Search each line of the data for the word "yellow"; copy every line where it is found.

[[ Raw data open ]]

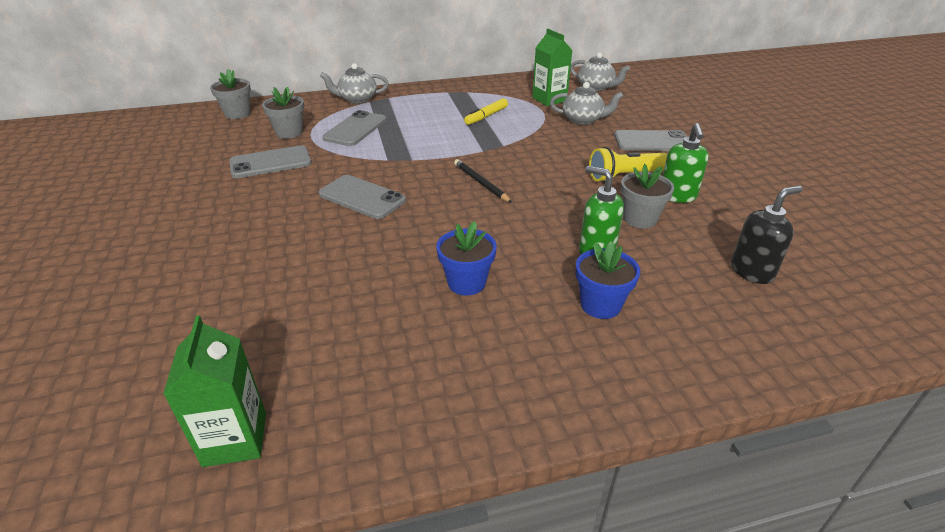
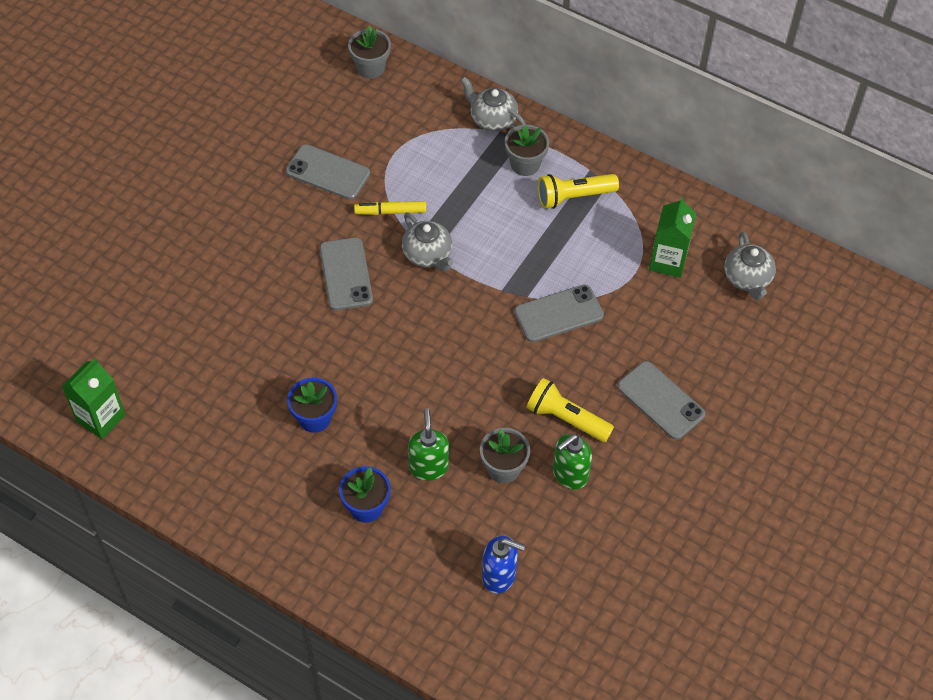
camera: 45 degrees right, 20 degrees up
grey flower pot [262,87,304,139] -> grey flower pot moved to [505,125,549,176]
grey phone [322,110,386,146] -> grey phone moved to [514,284,604,342]
black pencil [454,159,512,203] -> none
yellow marker [464,98,508,125] -> yellow marker moved to [354,201,426,215]
grey teapot [550,82,623,125] -> grey teapot moved to [402,212,453,272]
black soap dispenser [731,186,802,284] -> blue soap dispenser [482,536,525,594]
none -> yellow flashlight [538,174,619,209]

[[ Raw data closed ]]

Solution to the exercise:
yellow marker [464,98,508,125] -> yellow marker moved to [354,201,426,215]
none -> yellow flashlight [538,174,619,209]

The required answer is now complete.